(Job):
After reading the data below, copy out every line that contains the word "eraser".

(Excerpted data):

== Segment start ==

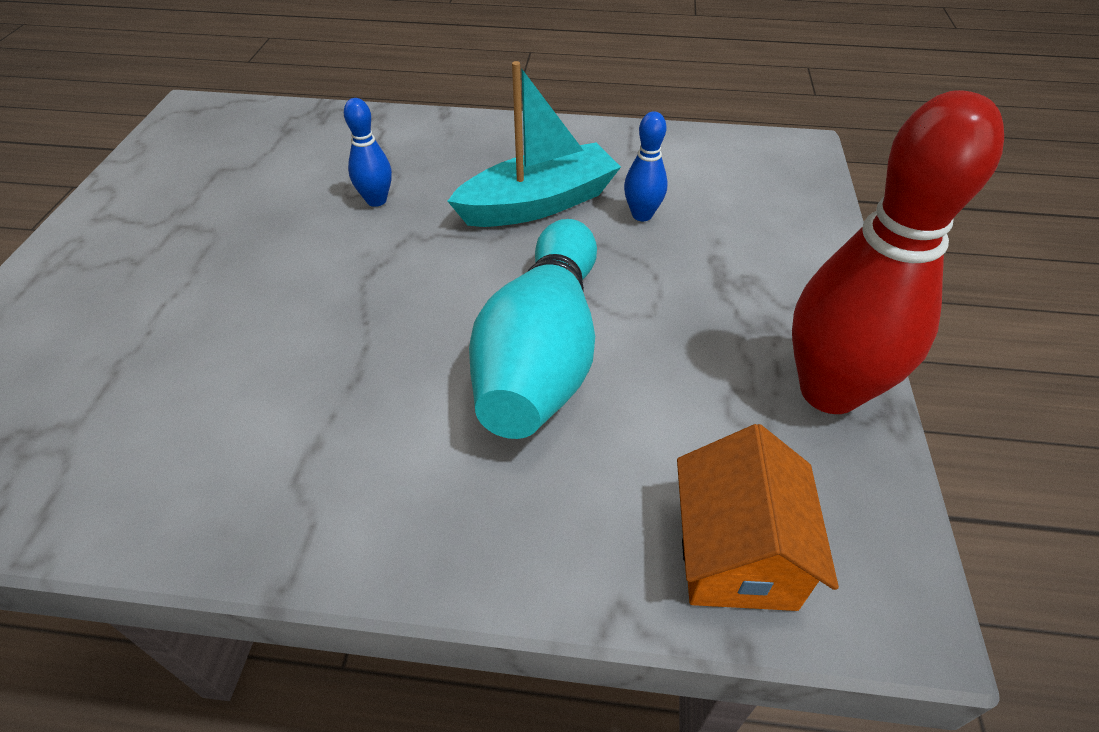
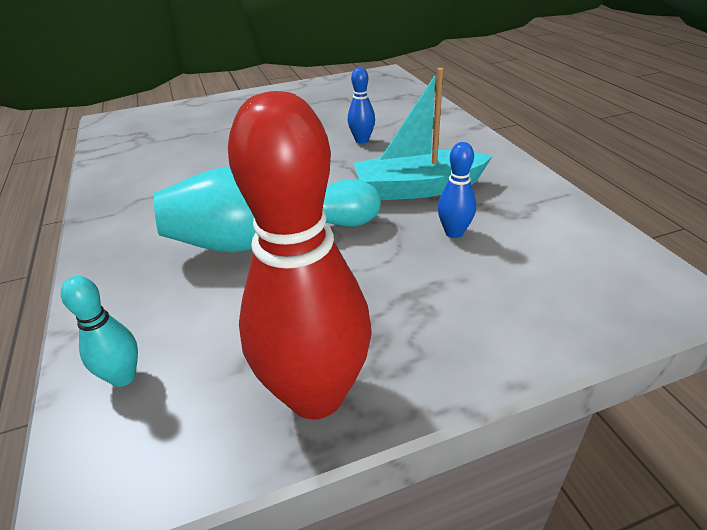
camera: 65 degrees right, 10 degrees down
(538, 204) = (418, 188): turquoise boat -> turquoise boat turned 135 degrees clockwise
(736, 553) = (123, 377): orange house -> turquoise bowling pin

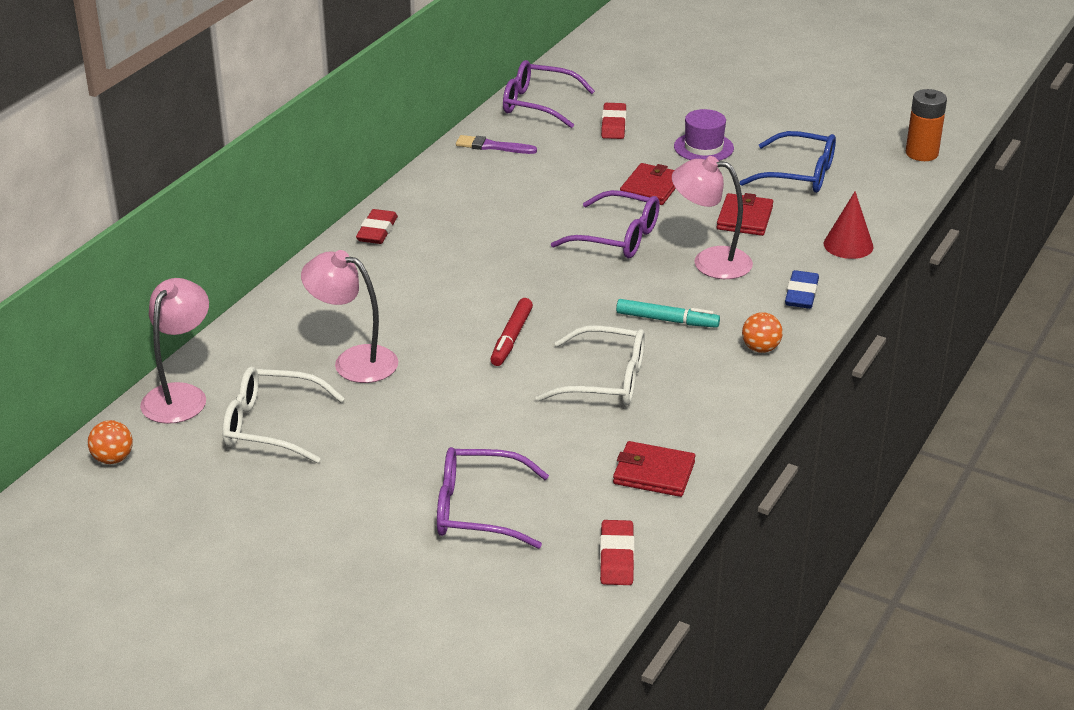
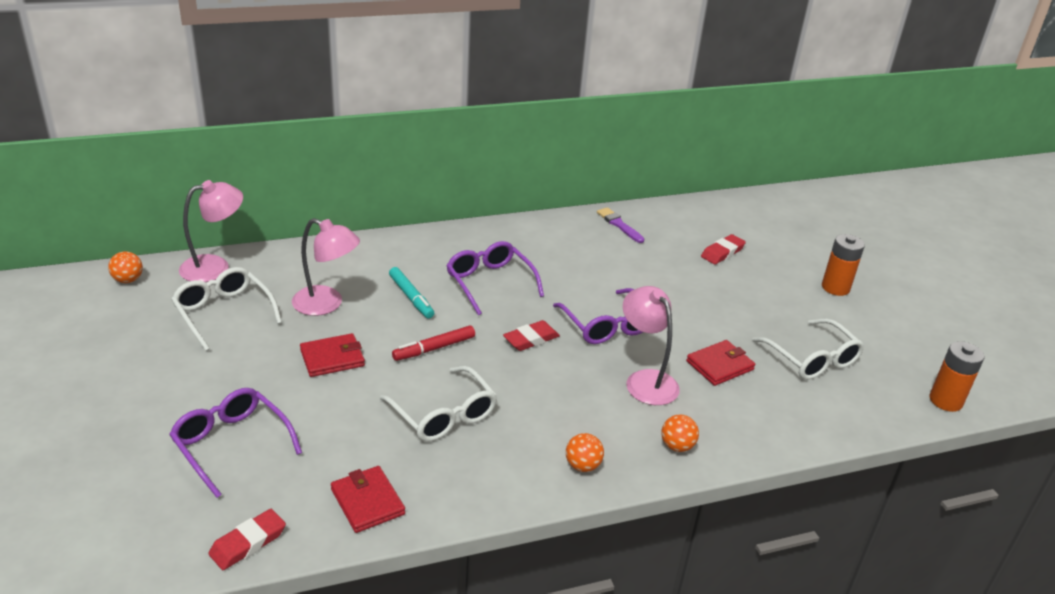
camera: 40 degrees right, 0 degrees up
(354, 361) = (327, 304): pink lamp -> pink lamp turned 135 degrees clockwise
(377, 231) = (468, 237): red eraser -> red eraser (531, 339)
(538, 104) = (691, 214): purple glasses -> purple glasses (490, 283)
(651, 187) = (683, 306): red wallet -> red wallet (332, 358)
(667, 320) = (550, 401): turquoise marker -> turquoise marker (411, 297)
(703, 147) = (765, 300): purple hat -> none
(738, 108) = (835, 288): none -> orange battery
(799, 175) = (812, 359): blue glasses -> white glasses
(801, 294) = (677, 446): blue eraser -> orange ball
(848, 245) = (772, 433): red cone -> none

== Segment end ==

(Response below):
(377, 231) = (468, 237): red eraser -> red eraser (531, 339)
(801, 294) = (677, 446): blue eraser -> orange ball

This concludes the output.